Excerpts from a dataset —
==*==
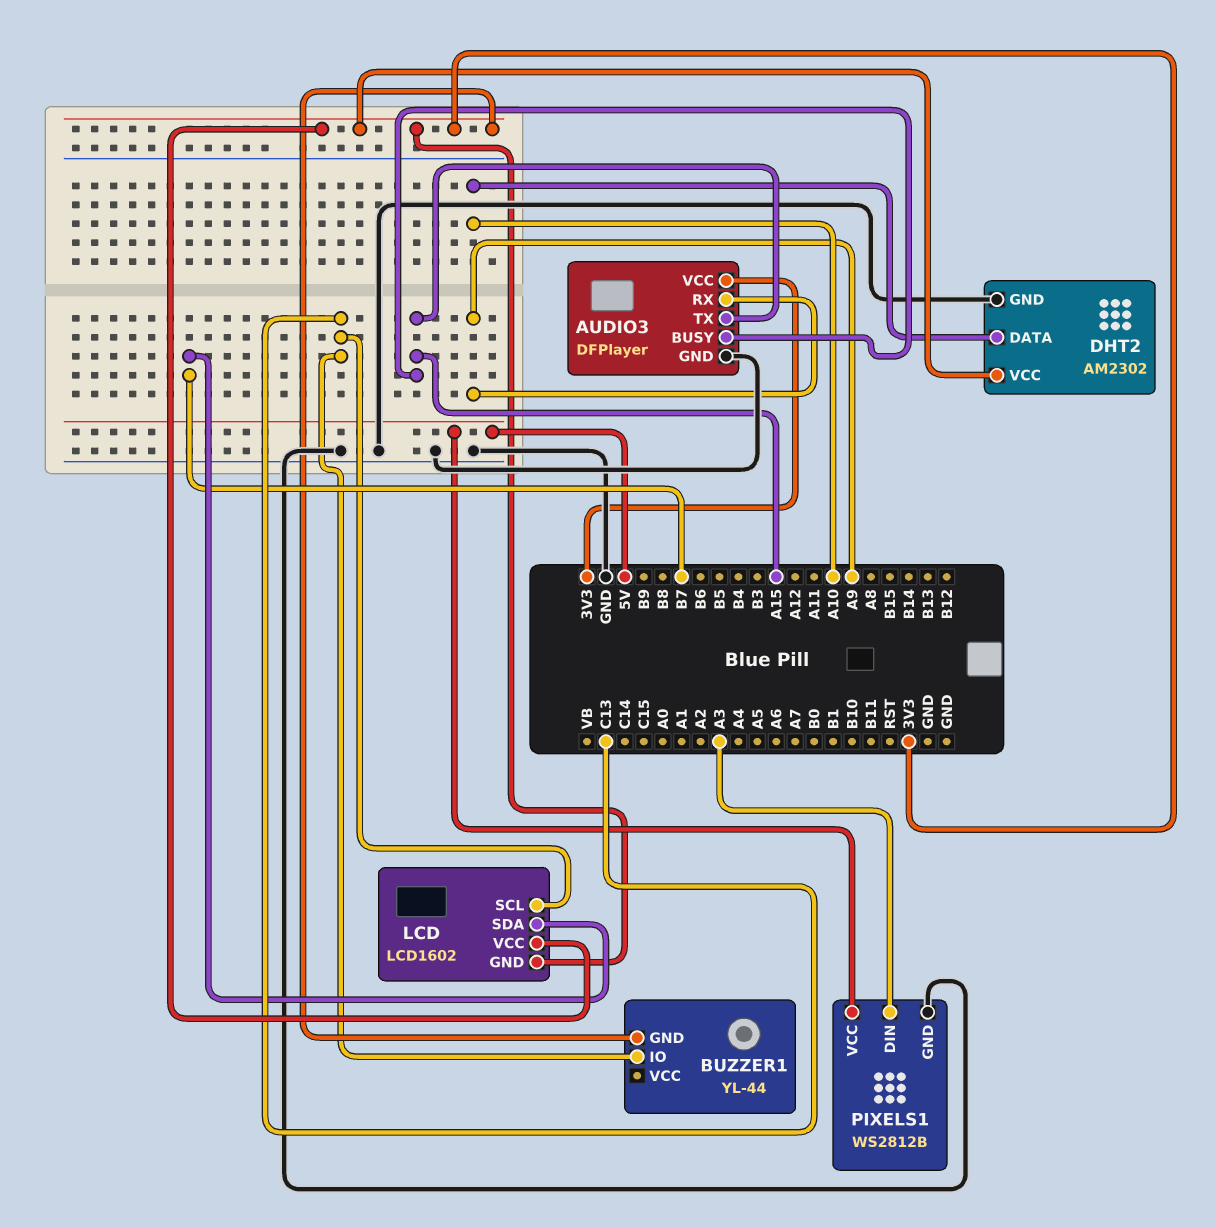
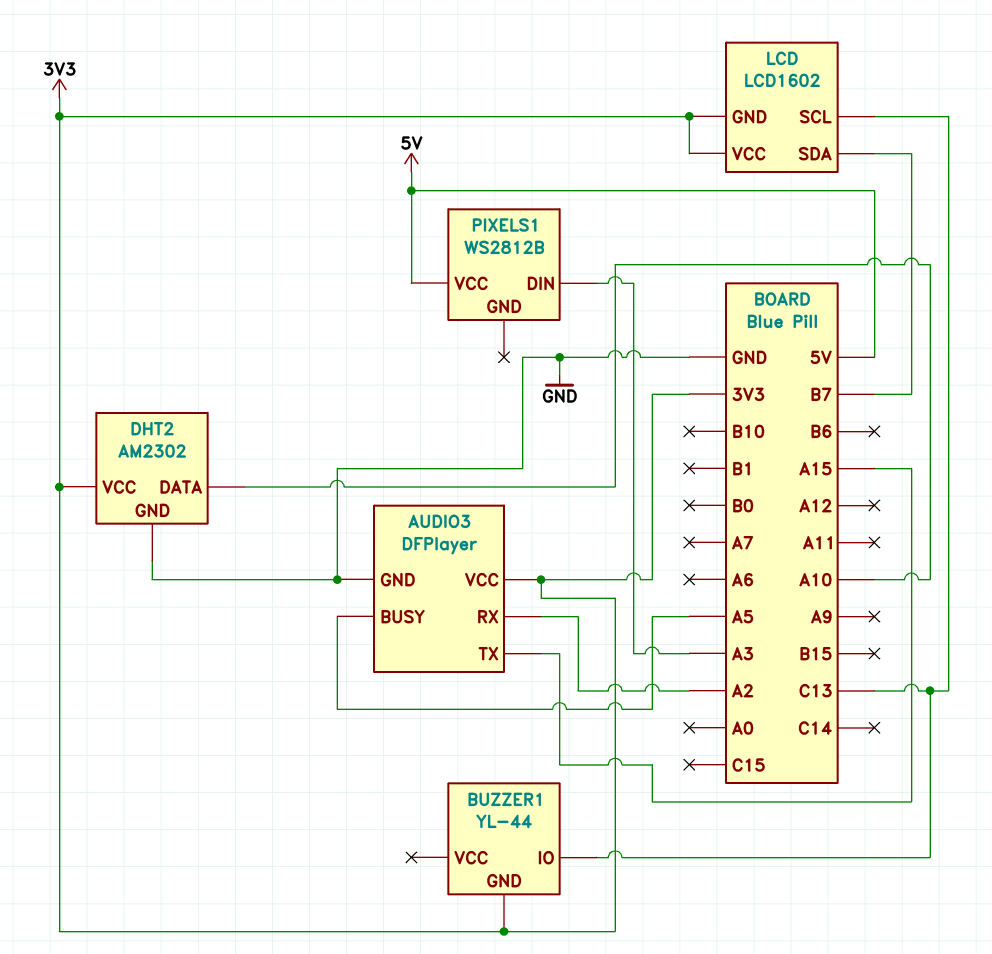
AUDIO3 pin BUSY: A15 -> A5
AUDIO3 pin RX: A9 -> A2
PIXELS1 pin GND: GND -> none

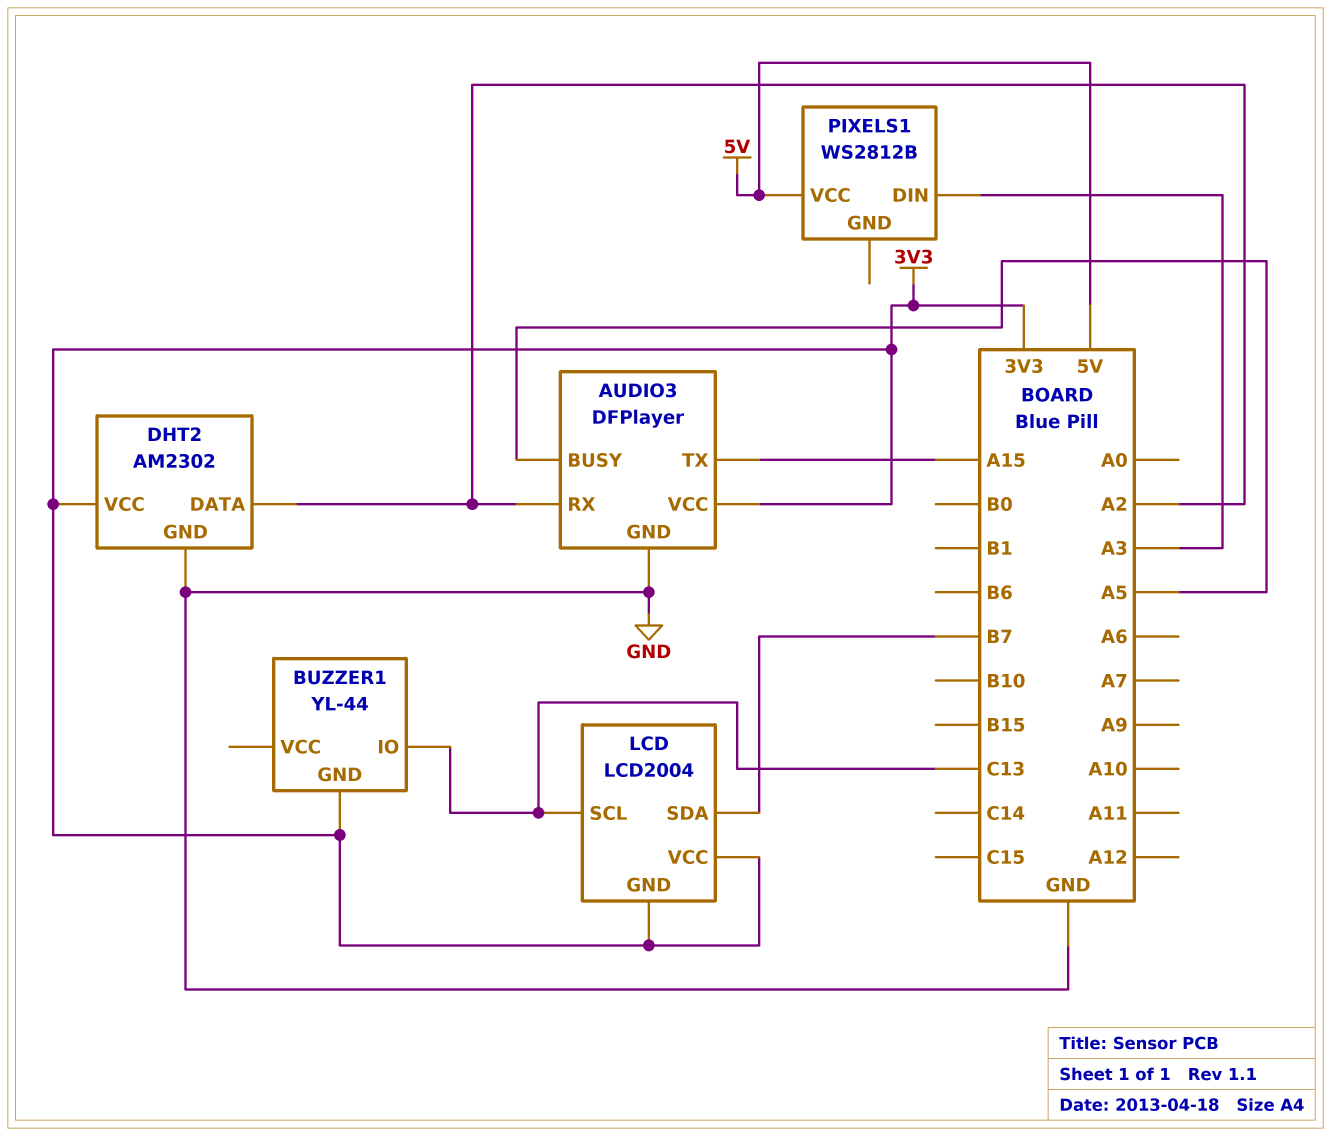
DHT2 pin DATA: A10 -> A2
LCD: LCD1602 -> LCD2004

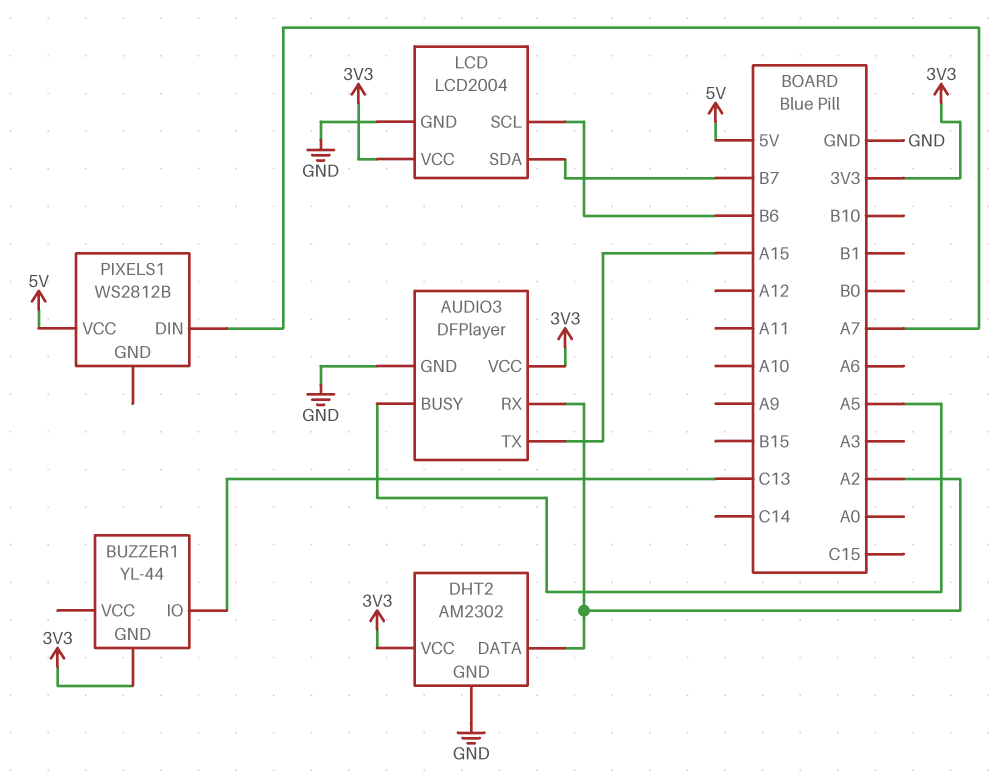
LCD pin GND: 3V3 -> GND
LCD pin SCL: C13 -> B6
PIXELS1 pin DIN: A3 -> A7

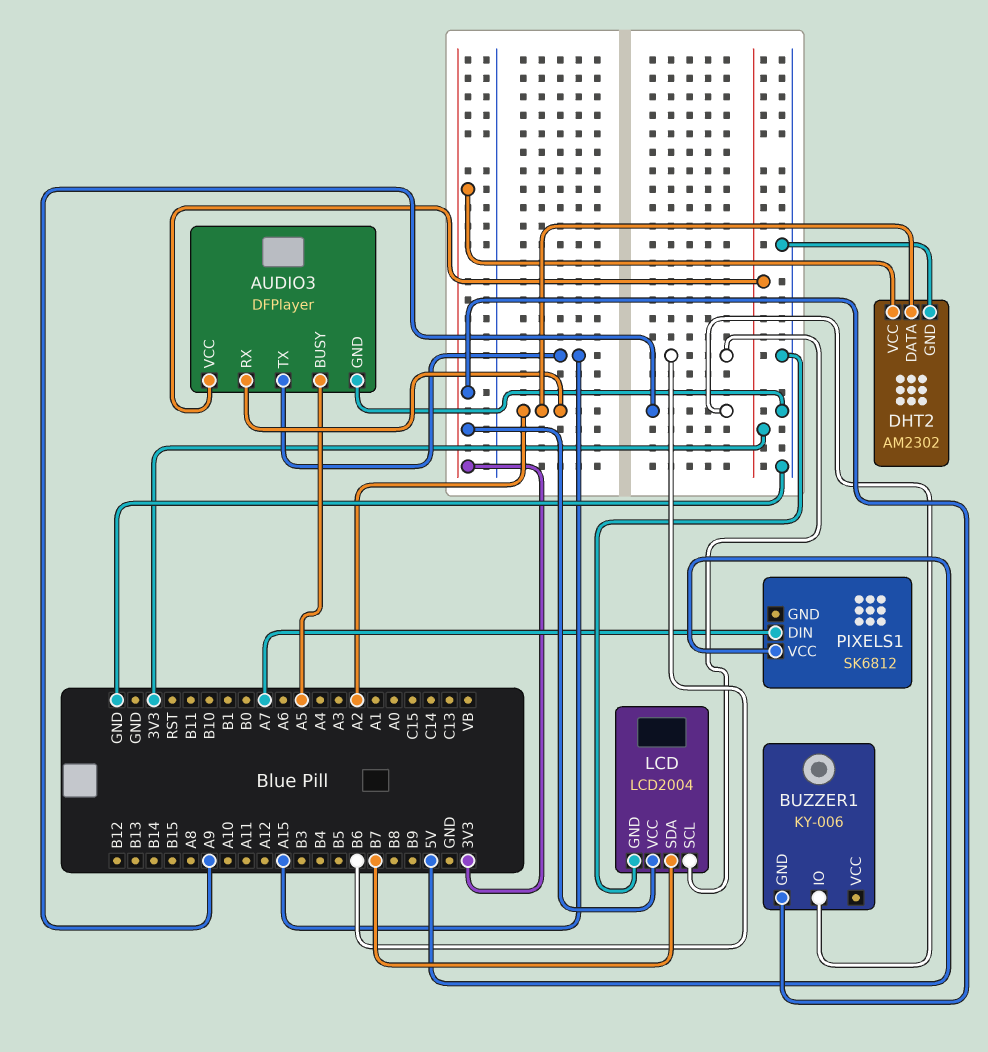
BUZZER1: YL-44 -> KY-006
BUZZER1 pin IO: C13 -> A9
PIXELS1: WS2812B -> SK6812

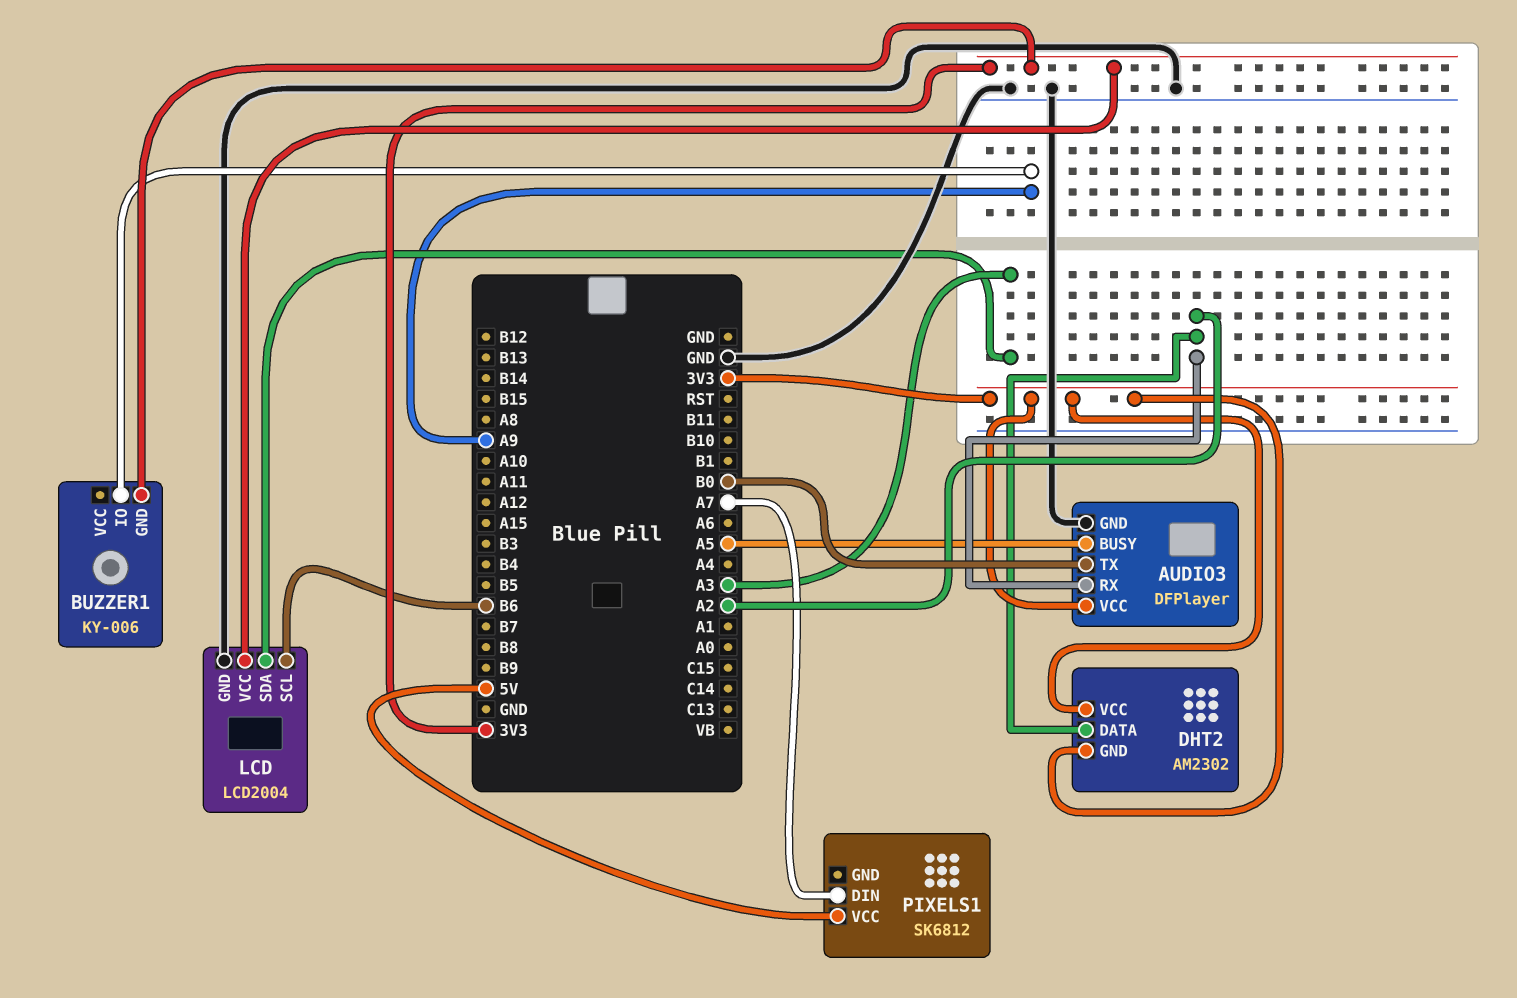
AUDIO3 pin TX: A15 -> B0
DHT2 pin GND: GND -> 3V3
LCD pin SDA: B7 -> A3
==*==
ASSIGNED TASK — Could you repeat all of the entries exactly, without the pictures?

EXERCISE RESPONSE —
AUDIO3 pin BUSY: A15 -> A5
AUDIO3 pin RX: A9 -> A2
PIXELS1 pin GND: GND -> none

DHT2 pin DATA: A10 -> A2
LCD: LCD1602 -> LCD2004

LCD pin GND: 3V3 -> GND
LCD pin SCL: C13 -> B6
PIXELS1 pin DIN: A3 -> A7

BUZZER1: YL-44 -> KY-006
BUZZER1 pin IO: C13 -> A9
PIXELS1: WS2812B -> SK6812

AUDIO3 pin TX: A15 -> B0
DHT2 pin GND: GND -> 3V3
LCD pin SDA: B7 -> A3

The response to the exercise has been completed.